EXERCISE BRIEF
Find the line with "C9: 47nF (GND, OUT) -> 47nF (GND, MIC)" in the entries below. Repeat it, every following line, and the line with "U1 pin in-: GND -> MIC", exactly and with nothing added.
[[ RECORDS FOR THE TASK open ]]
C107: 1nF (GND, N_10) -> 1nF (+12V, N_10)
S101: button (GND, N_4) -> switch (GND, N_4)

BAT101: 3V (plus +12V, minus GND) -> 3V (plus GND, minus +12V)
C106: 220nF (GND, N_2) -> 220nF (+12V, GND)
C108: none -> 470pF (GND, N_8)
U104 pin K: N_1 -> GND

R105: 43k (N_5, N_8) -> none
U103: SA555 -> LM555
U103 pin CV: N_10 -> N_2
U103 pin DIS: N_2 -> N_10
[[ RECORDS FOR THE TASK closed ]]
[[ RECORDS FOR THE TASK open ]]
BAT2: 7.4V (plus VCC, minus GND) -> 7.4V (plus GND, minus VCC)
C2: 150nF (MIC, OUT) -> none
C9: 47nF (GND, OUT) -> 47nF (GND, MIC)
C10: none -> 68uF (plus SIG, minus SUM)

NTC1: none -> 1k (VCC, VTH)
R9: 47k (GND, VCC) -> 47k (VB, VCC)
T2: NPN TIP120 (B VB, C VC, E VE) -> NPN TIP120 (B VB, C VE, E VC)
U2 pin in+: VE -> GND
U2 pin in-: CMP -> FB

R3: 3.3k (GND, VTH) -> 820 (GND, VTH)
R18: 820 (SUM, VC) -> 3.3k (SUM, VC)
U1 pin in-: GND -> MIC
[[ RECORDS FOR THE TASK closed ]]
[[ RECORDS FOR THE TASK open ]]
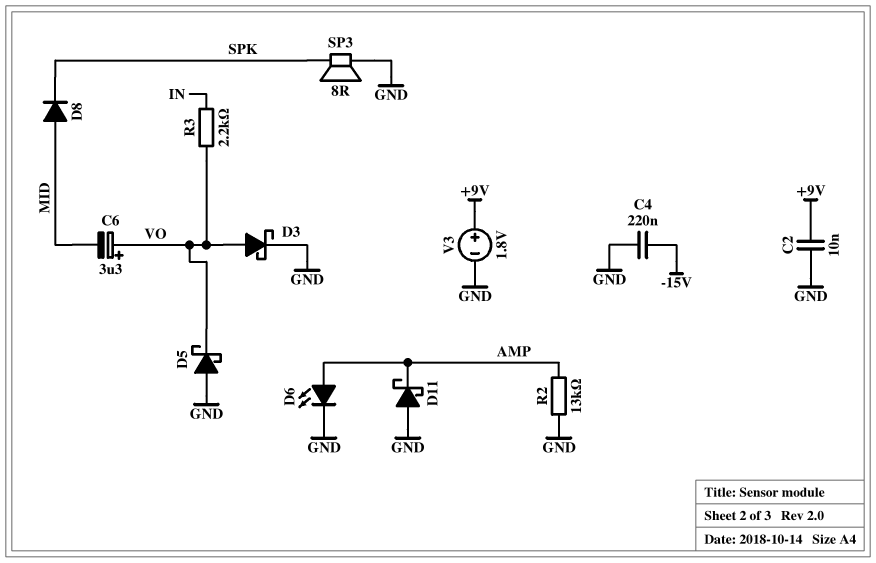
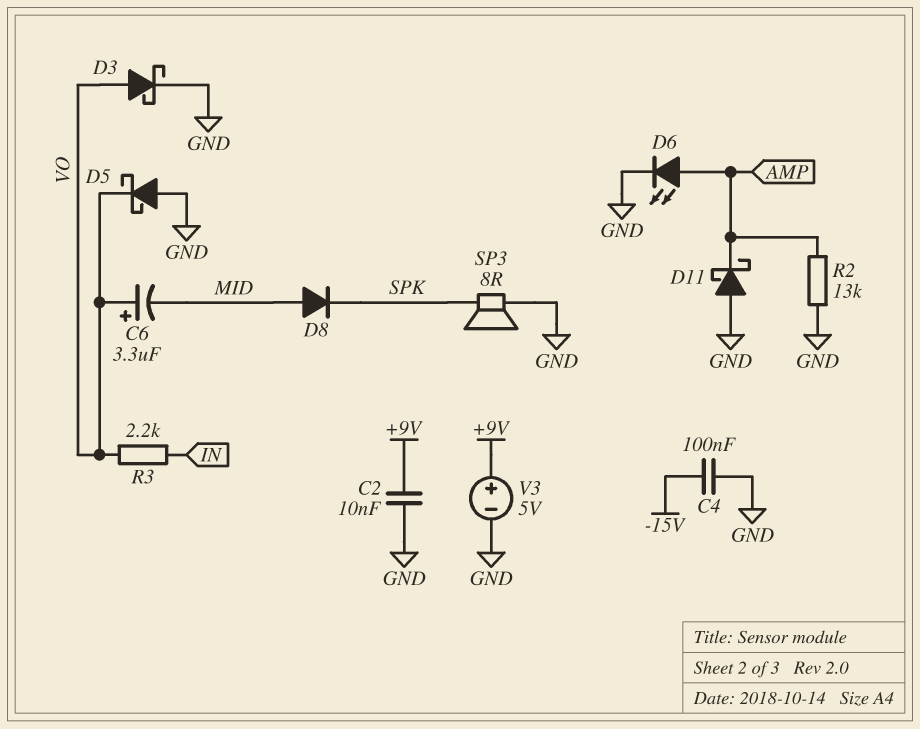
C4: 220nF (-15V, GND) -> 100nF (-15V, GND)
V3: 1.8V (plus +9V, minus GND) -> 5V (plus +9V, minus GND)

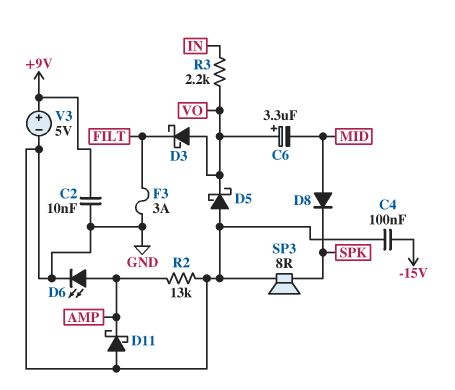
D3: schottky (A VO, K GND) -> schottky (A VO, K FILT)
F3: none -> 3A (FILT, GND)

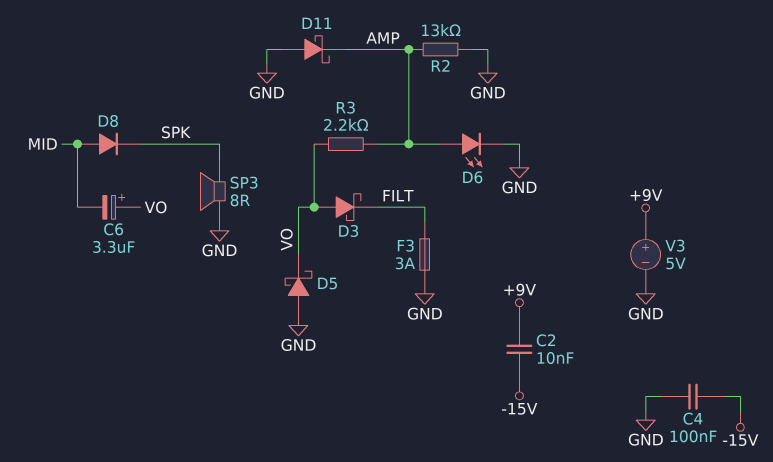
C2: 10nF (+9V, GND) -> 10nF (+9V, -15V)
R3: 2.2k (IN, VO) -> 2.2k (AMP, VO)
[[ RECORDS FOR THE TASK closed ]]
EXPECTED OUTPUT
C9: 47nF (GND, OUT) -> 47nF (GND, MIC)
C10: none -> 68uF (plus SIG, minus SUM)

NTC1: none -> 1k (VCC, VTH)
R9: 47k (GND, VCC) -> 47k (VB, VCC)
T2: NPN TIP120 (B VB, C VC, E VE) -> NPN TIP120 (B VB, C VE, E VC)
U2 pin in+: VE -> GND
U2 pin in-: CMP -> FB

R3: 3.3k (GND, VTH) -> 820 (GND, VTH)
R18: 820 (SUM, VC) -> 3.3k (SUM, VC)
U1 pin in-: GND -> MIC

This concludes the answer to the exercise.